* [RECORDED DATA]:
----
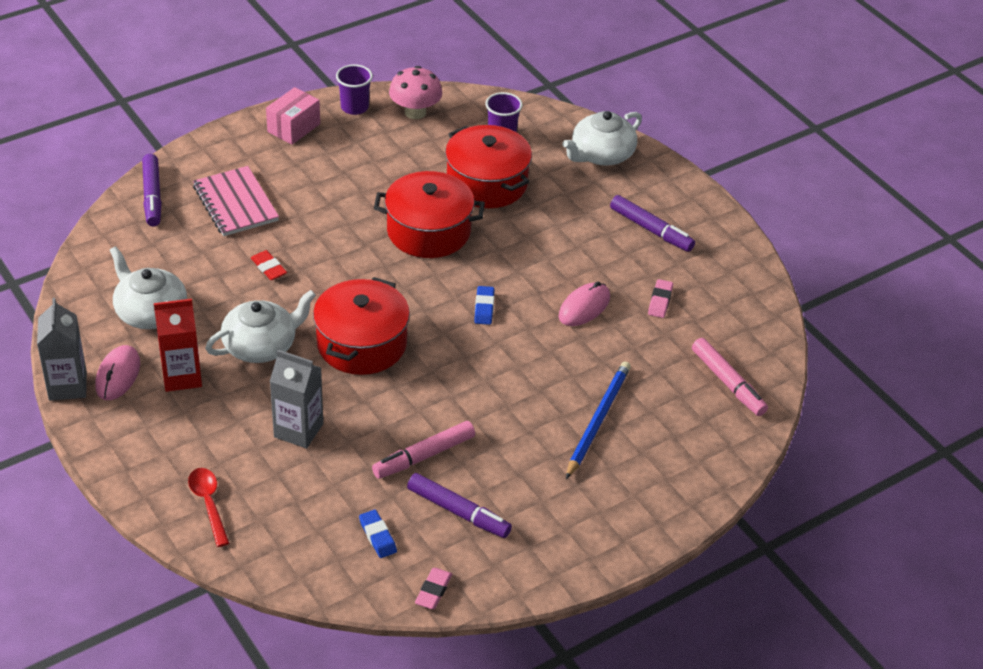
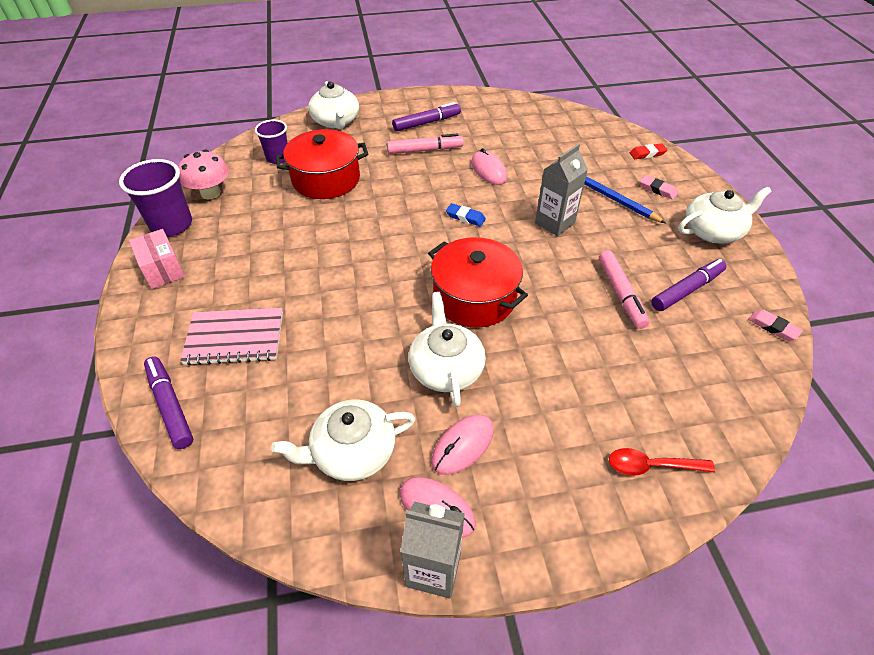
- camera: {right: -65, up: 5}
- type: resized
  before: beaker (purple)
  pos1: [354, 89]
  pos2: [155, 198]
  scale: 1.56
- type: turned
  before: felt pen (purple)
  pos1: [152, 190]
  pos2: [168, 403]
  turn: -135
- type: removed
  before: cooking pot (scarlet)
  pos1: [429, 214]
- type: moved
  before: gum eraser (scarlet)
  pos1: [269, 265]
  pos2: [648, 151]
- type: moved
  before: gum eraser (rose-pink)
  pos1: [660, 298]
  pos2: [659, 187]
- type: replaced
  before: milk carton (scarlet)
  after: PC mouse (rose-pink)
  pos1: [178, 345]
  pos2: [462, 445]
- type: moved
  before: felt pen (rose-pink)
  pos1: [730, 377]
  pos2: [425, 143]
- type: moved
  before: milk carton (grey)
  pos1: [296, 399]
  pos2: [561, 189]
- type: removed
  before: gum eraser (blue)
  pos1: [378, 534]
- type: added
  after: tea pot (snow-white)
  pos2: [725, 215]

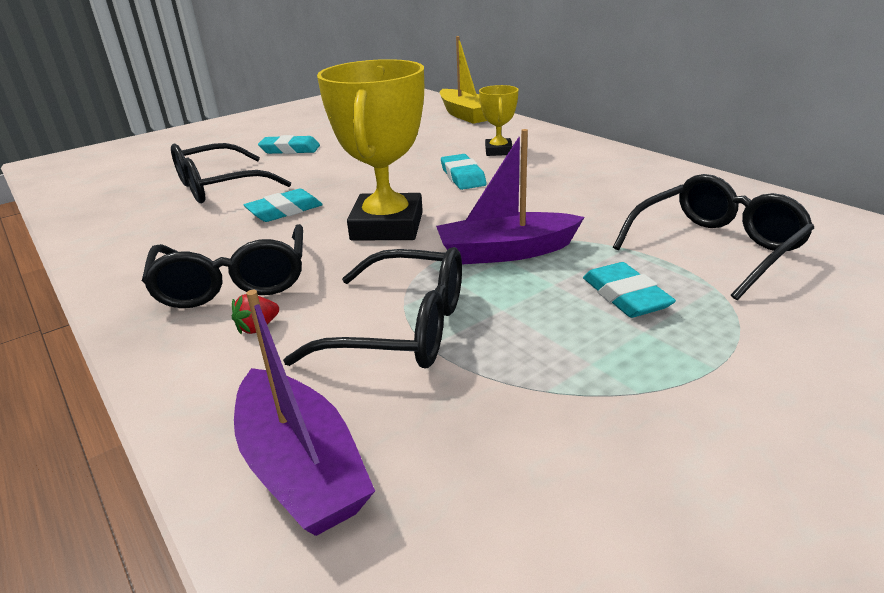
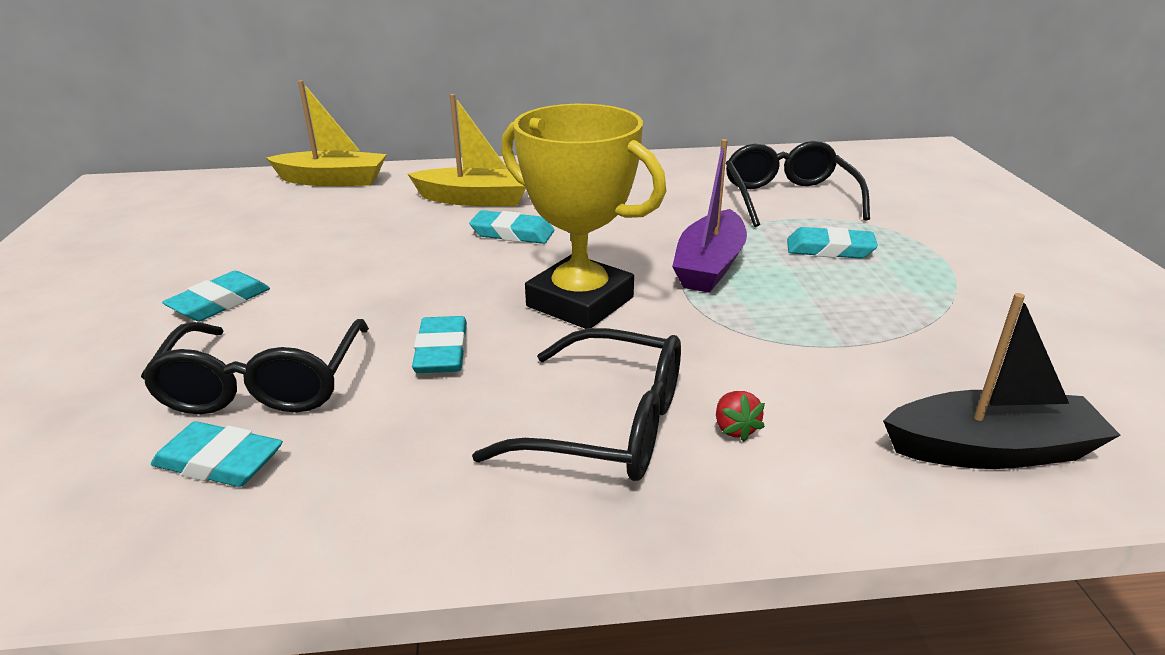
- camera: {right: -60, up: 0}
- type: replaced
  before: award cup (golden)
  after: sailboat (golden)
  pos1: [499, 120]
  pos2: [467, 150]
- type: removed
  before: eyeglasses (jet-black)
  pos1: [372, 307]
- type: recoloured
  before: sailboat (purple)
  after: sailboat (jet-black)
  pos1: [304, 413]
  pos2: [1001, 381]
- type: added
  after: gum eraser (teal)
  pos2: [217, 454]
----
* [PROBLEM REQUIREMENTS]:
Return each record exactly as given, excluding any image.

* [SOLUTION FOR THIS EXERCISE]:
- camera: {right: -65, up: 5}
- type: resized
  before: beaker (purple)
  pos1: [354, 89]
  pos2: [155, 198]
  scale: 1.56
- type: turned
  before: felt pen (purple)
  pos1: [152, 190]
  pos2: [168, 403]
  turn: -135
- type: removed
  before: cooking pot (scarlet)
  pos1: [429, 214]
- type: moved
  before: gum eraser (scarlet)
  pos1: [269, 265]
  pos2: [648, 151]
- type: moved
  before: gum eraser (rose-pink)
  pos1: [660, 298]
  pos2: [659, 187]
- type: replaced
  before: milk carton (scarlet)
  after: PC mouse (rose-pink)
  pos1: [178, 345]
  pos2: [462, 445]
- type: moved
  before: felt pen (rose-pink)
  pos1: [730, 377]
  pos2: [425, 143]
- type: moved
  before: milk carton (grey)
  pos1: [296, 399]
  pos2: [561, 189]
- type: removed
  before: gum eraser (blue)
  pos1: [378, 534]
- type: added
  after: tea pot (snow-white)
  pos2: [725, 215]

- camera: {right: -60, up: 0}
- type: replaced
  before: award cup (golden)
  after: sailboat (golden)
  pos1: [499, 120]
  pos2: [467, 150]
- type: removed
  before: eyeglasses (jet-black)
  pos1: [372, 307]
- type: recoloured
  before: sailboat (purple)
  after: sailboat (jet-black)
  pos1: [304, 413]
  pos2: [1001, 381]
- type: added
  after: gum eraser (teal)
  pos2: [217, 454]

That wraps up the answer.